START EXTRACTED DATA

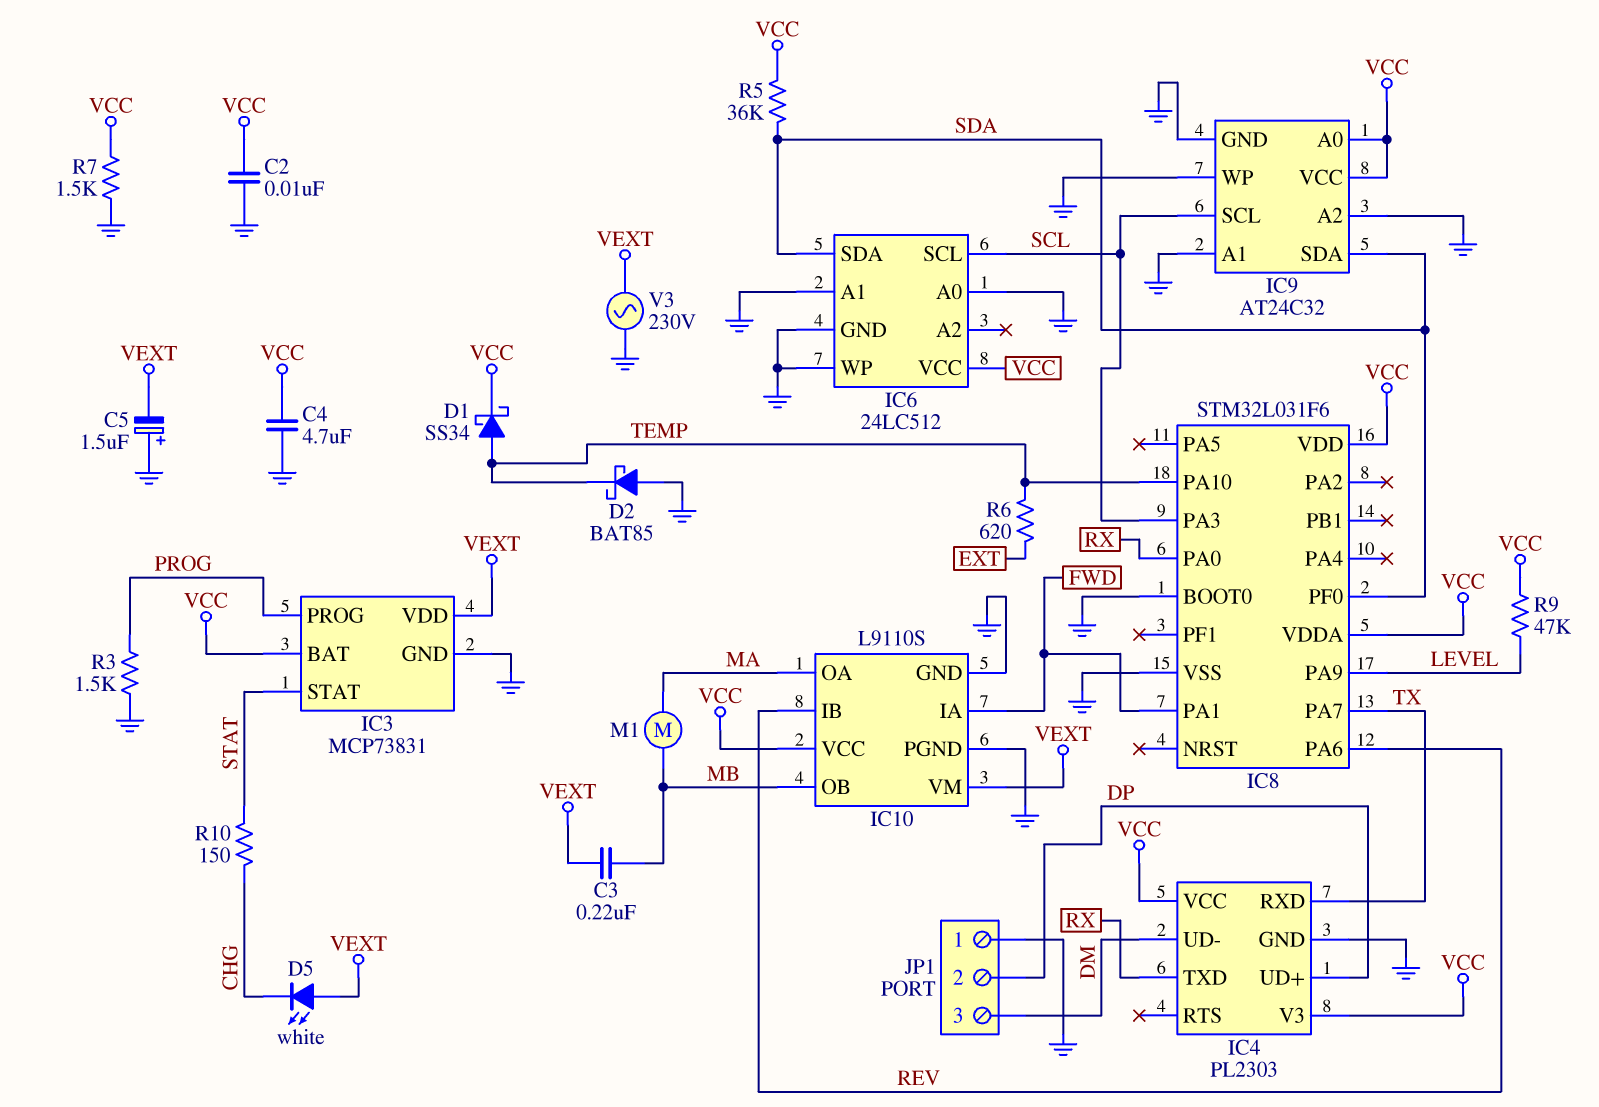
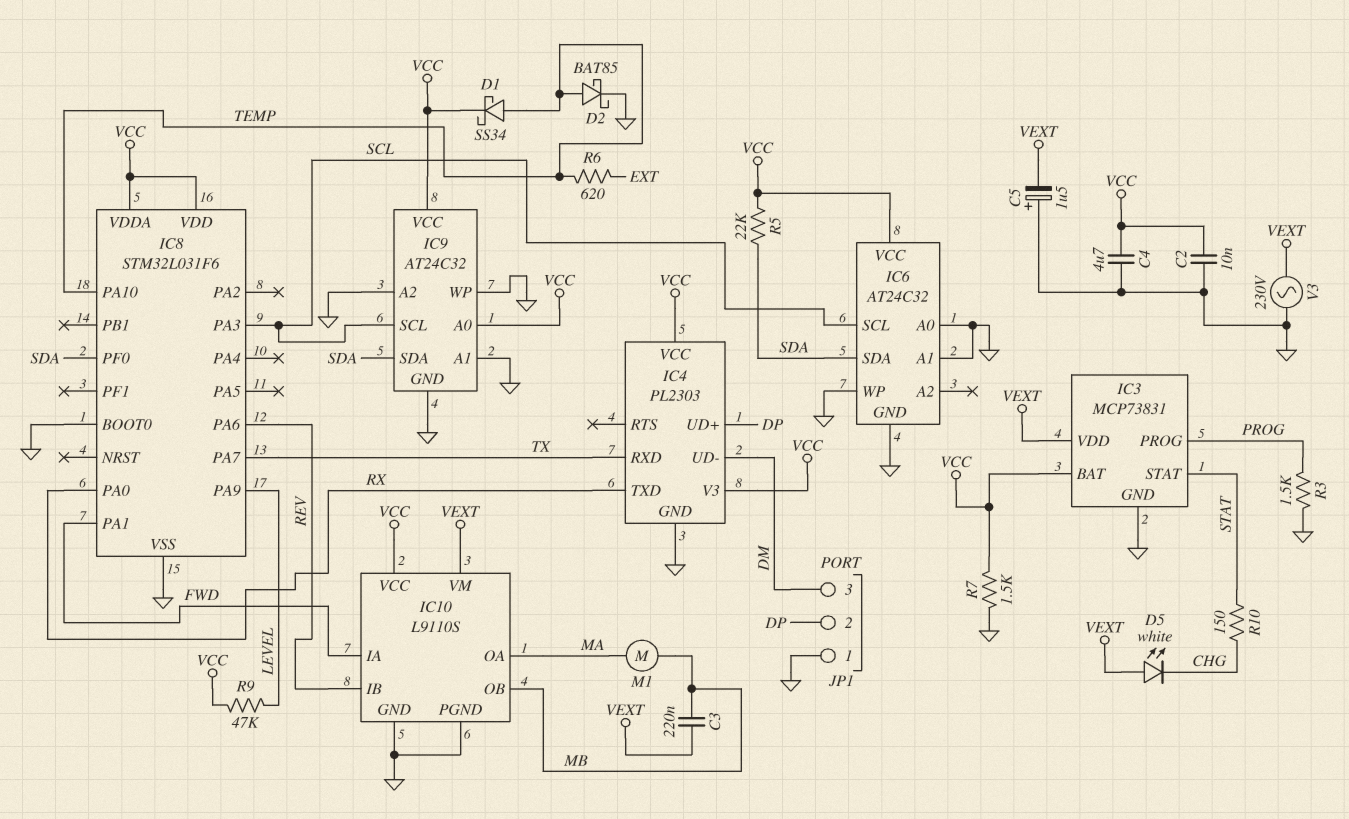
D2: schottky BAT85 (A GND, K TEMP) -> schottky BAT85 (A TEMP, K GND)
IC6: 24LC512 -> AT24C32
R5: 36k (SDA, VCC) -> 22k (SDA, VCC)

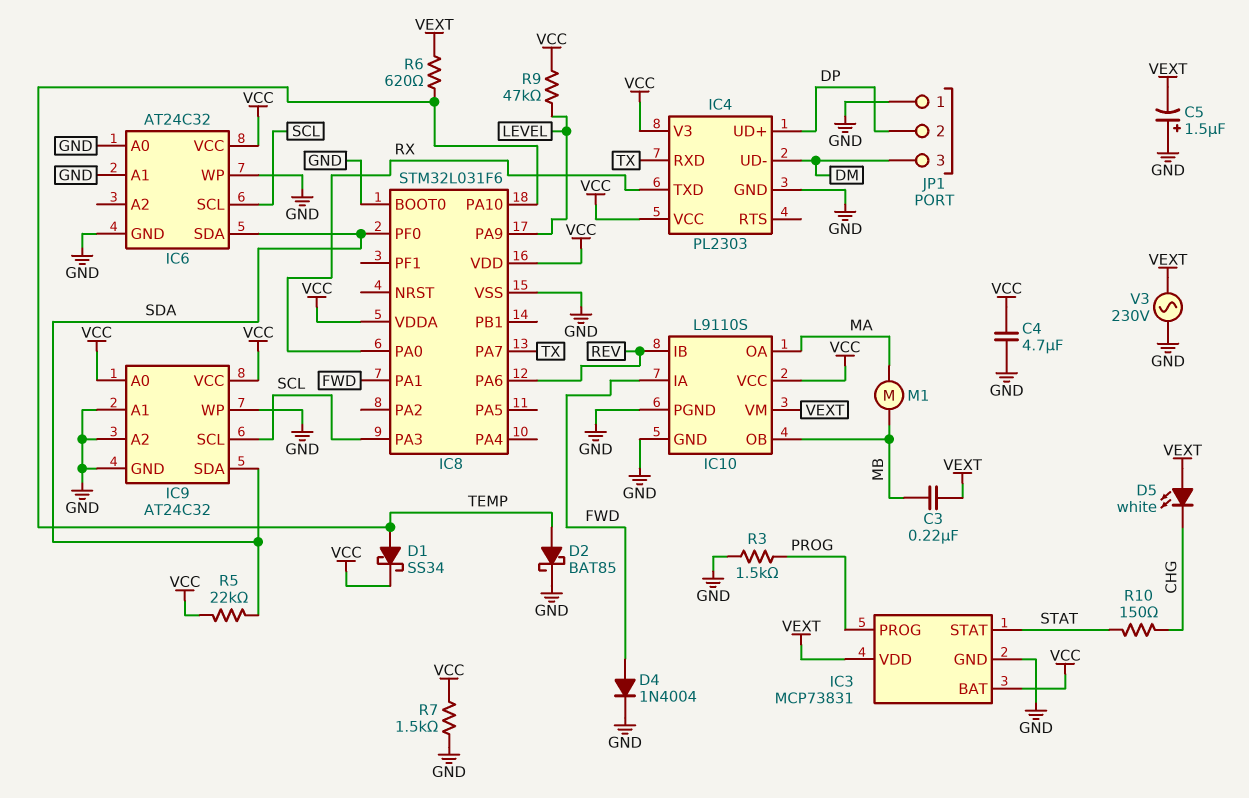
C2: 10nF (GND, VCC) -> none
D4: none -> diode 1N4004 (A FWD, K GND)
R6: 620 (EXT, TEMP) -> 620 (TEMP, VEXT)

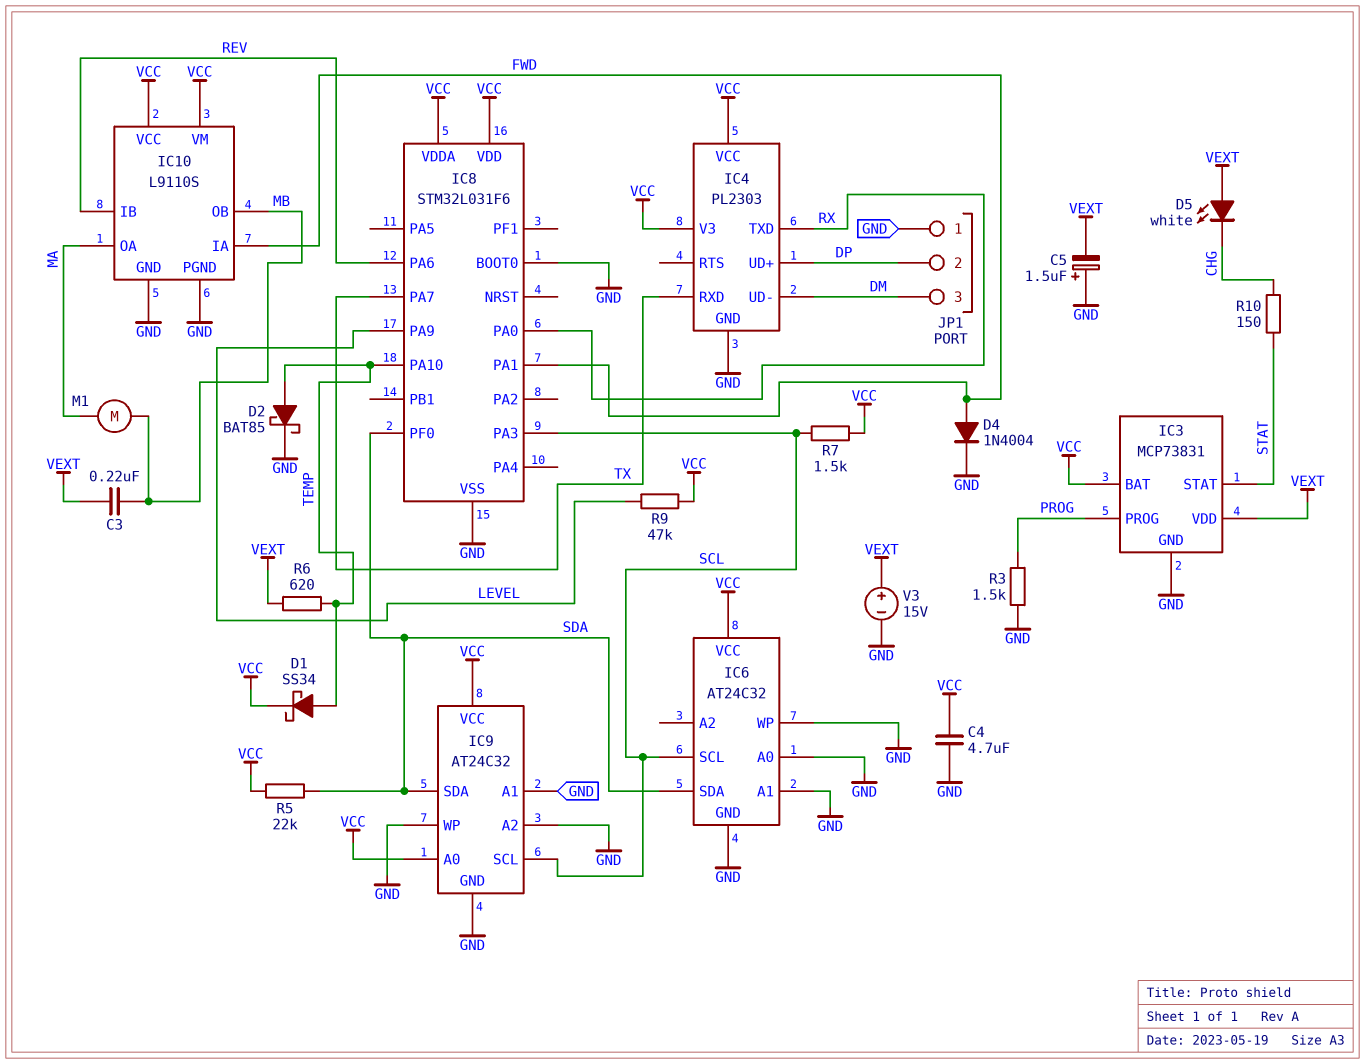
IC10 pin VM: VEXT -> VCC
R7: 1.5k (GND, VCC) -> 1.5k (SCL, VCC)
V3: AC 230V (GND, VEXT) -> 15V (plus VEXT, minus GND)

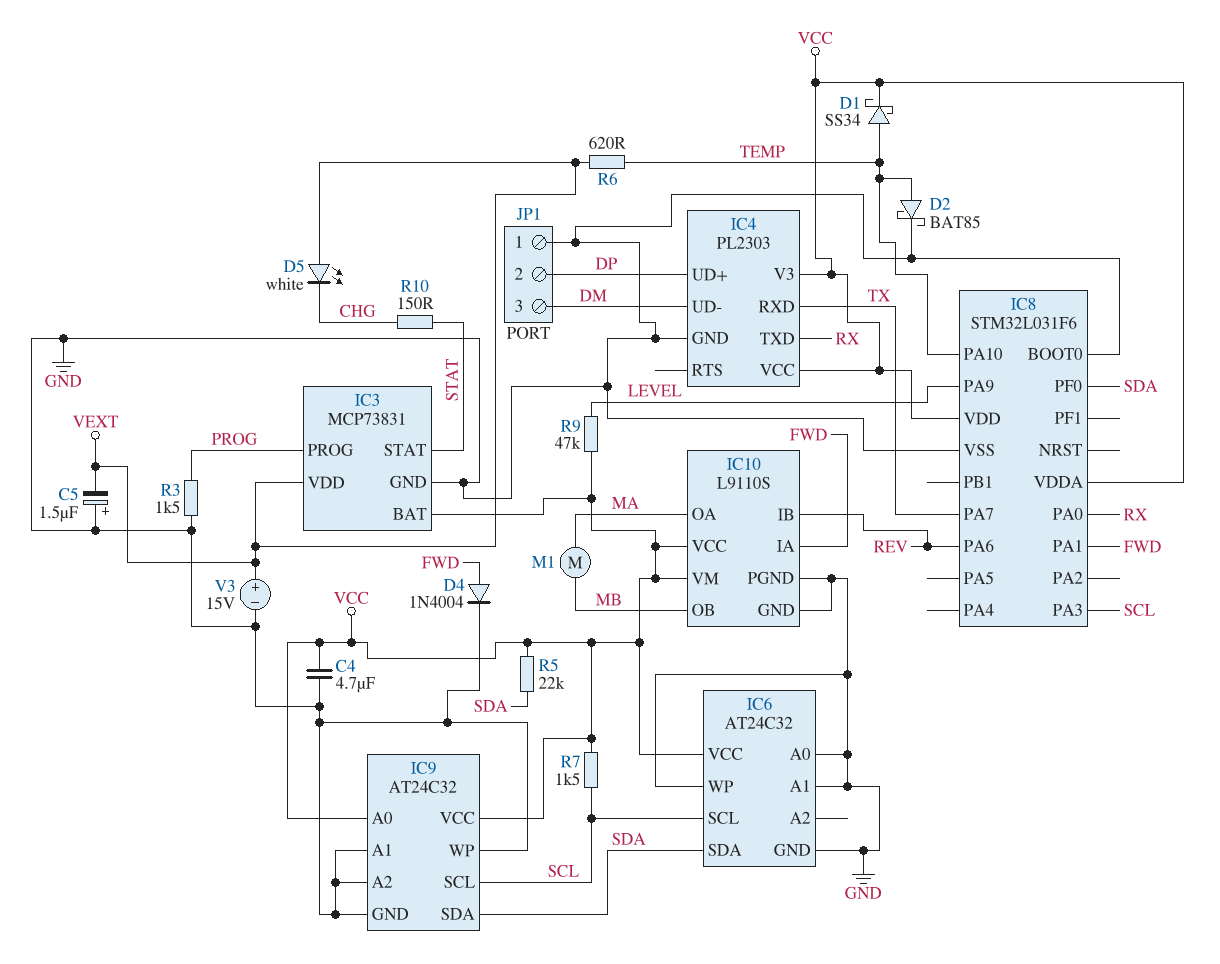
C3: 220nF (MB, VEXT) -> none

END EXTRACTED DATA

### WHAT NEEDS TO BE DONE
For the string "none", report how many lines of the records contain it, giving the number only.

### TASK RESULT
3